* _REQUIRED WORK_: Would you repeat, exactly as given, the line with "red trapezoid: moved 2 px right" and every line after it to the end of the entries?

* _EXTRACTED MATERIAL_:
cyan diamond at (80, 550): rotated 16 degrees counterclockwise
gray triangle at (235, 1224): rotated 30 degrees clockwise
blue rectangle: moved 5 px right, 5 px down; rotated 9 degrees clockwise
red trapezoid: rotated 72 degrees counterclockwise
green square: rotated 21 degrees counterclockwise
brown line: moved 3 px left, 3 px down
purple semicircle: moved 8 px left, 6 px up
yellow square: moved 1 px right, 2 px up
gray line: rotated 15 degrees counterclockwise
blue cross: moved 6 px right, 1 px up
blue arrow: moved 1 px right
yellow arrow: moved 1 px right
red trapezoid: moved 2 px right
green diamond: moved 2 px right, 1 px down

* _RESPONSE_:
red trapezoid: moved 2 px right
green diamond: moved 2 px right, 1 px down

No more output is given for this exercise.